▶ [Work instruction] I'd like every entry returned exactly as it is, with the images left out.

Collected data:
[Start of Attachment]
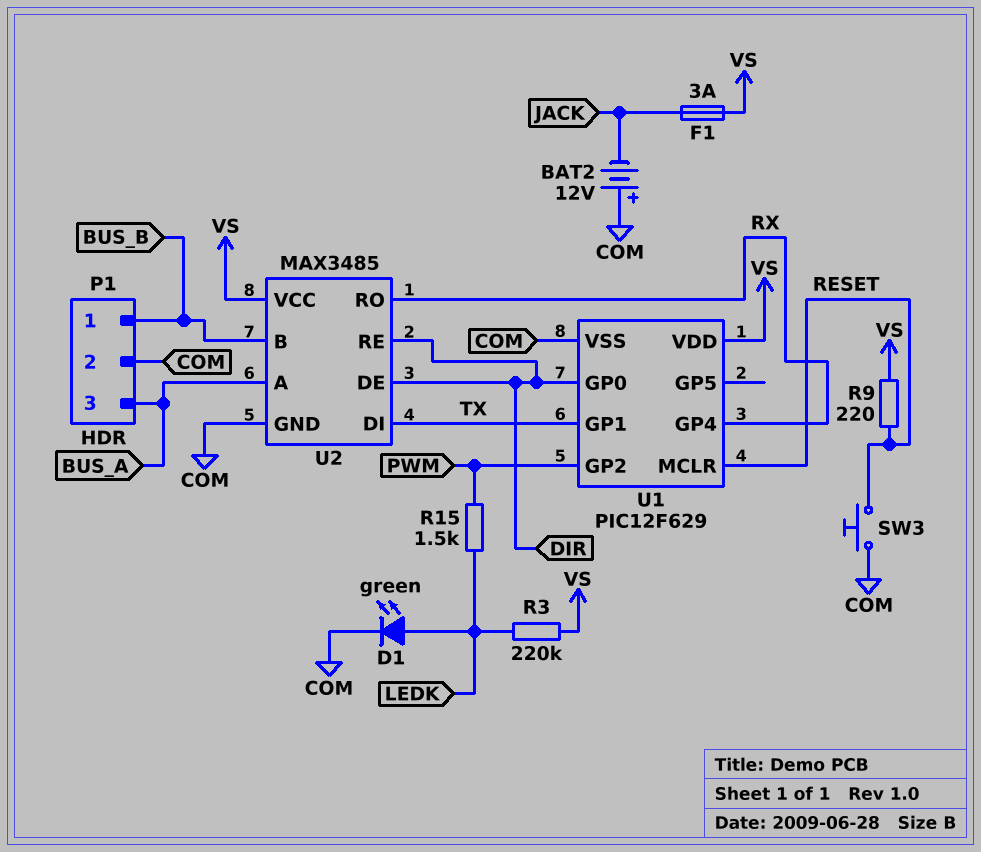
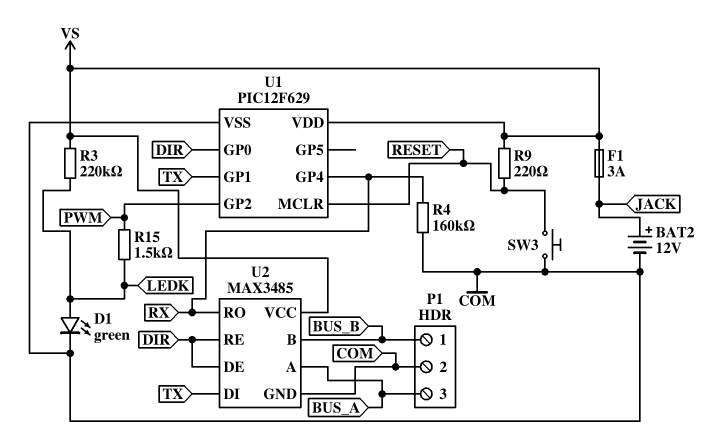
BAT2: 12V (plus COM, minus JACK) -> 12V (plus JACK, minus COM)
R4: none -> 160k (COM, RX)

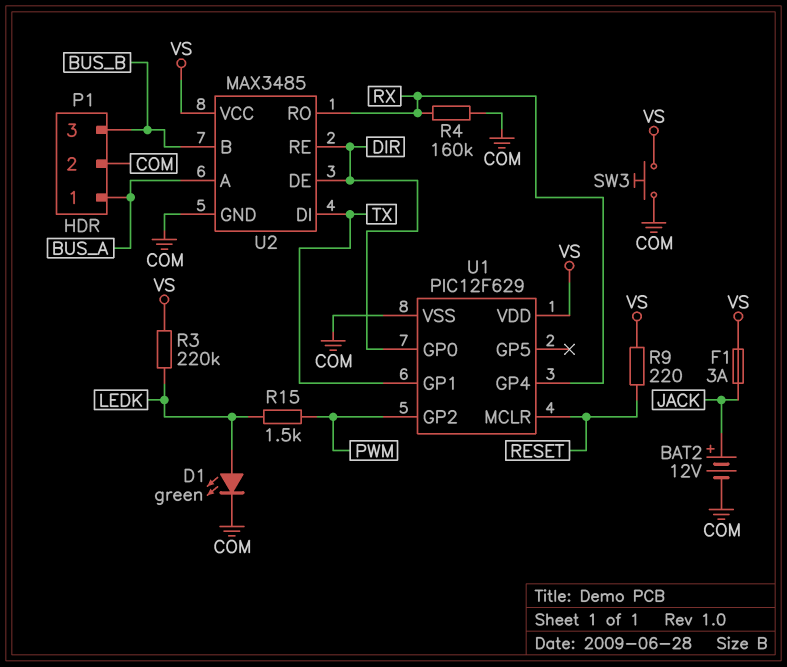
P1 pin 1: BUS_B -> BUS_A
P1 pin 3: BUS_A -> BUS_B
SW3: button (COM, RESET) -> button (COM, VS)

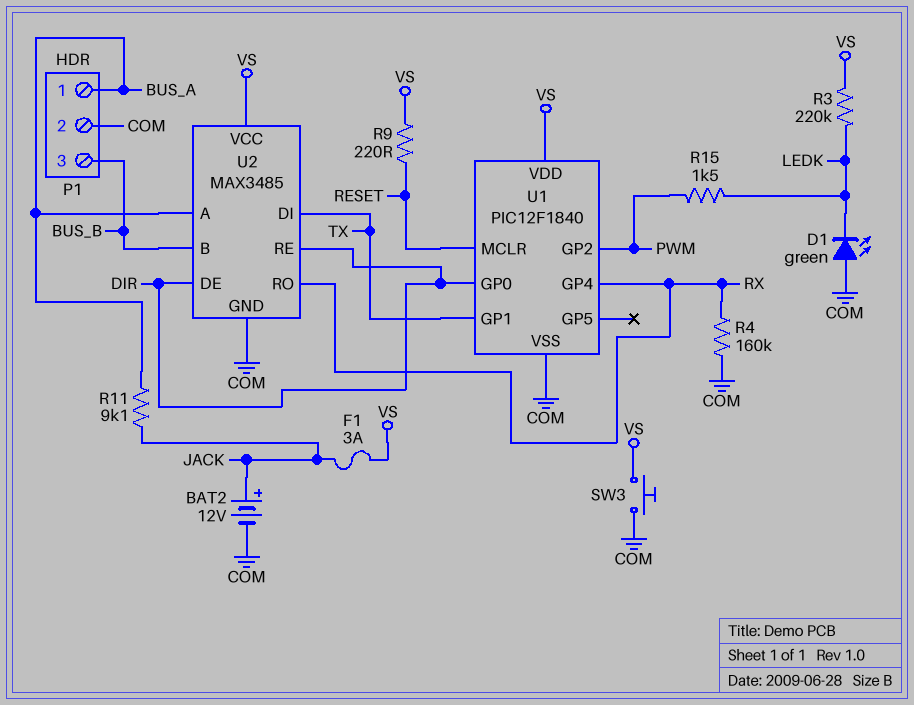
D1: LED green (A LEDK, K COM) -> LED green (A COM, K LEDK)
R11: none -> 9.1k (BUS_A, JACK)
U1: PIC12F629 -> PIC12F1840

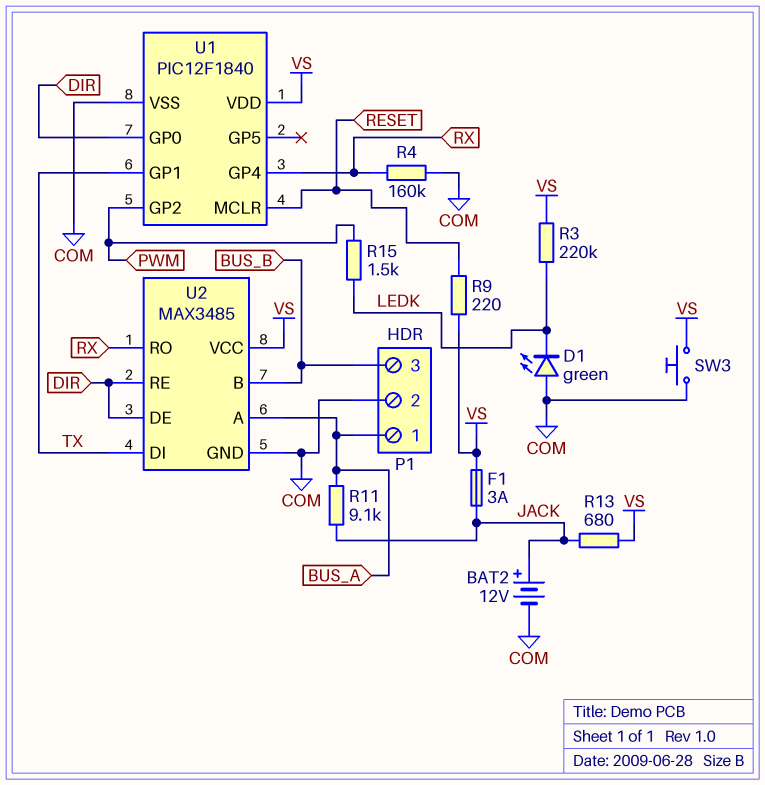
R13: none -> 680 (JACK, VS)

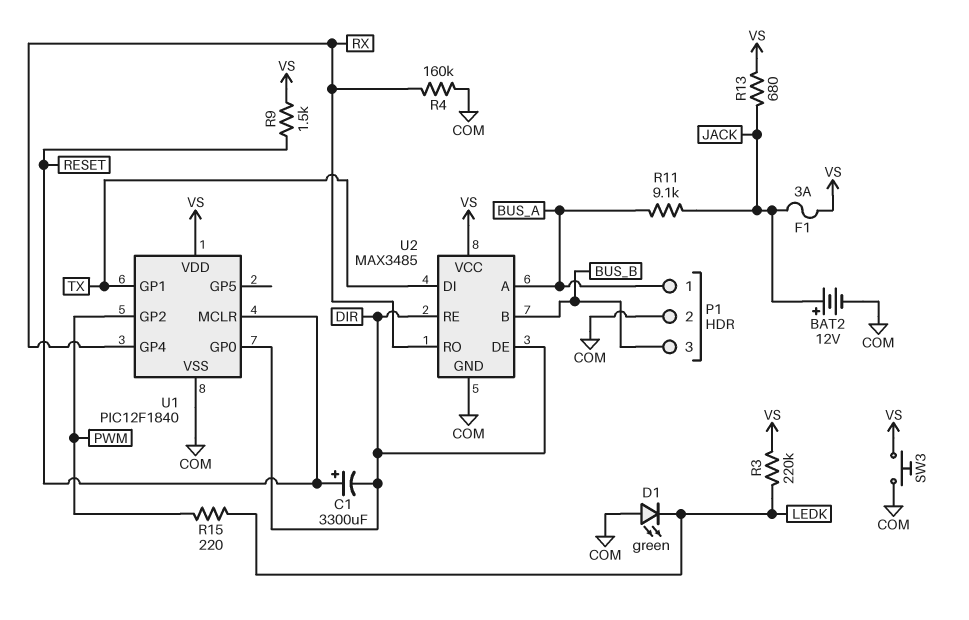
C1: none -> 3300uF (plus RESET, minus DIR)
R9: 220 (RESET, VS) -> 1.5k (RESET, VS)
R15: 1.5k (LEDK, PWM) -> 220 (LEDK, PWM)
[End of Attachment]
▶ [Your solution]
BAT2: 12V (plus COM, minus JACK) -> 12V (plus JACK, minus COM)
R4: none -> 160k (COM, RX)

P1 pin 1: BUS_B -> BUS_A
P1 pin 3: BUS_A -> BUS_B
SW3: button (COM, RESET) -> button (COM, VS)

D1: LED green (A LEDK, K COM) -> LED green (A COM, K LEDK)
R11: none -> 9.1k (BUS_A, JACK)
U1: PIC12F629 -> PIC12F1840

R13: none -> 680 (JACK, VS)

C1: none -> 3300uF (plus RESET, minus DIR)
R9: 220 (RESET, VS) -> 1.5k (RESET, VS)
R15: 1.5k (LEDK, PWM) -> 220 (LEDK, PWM)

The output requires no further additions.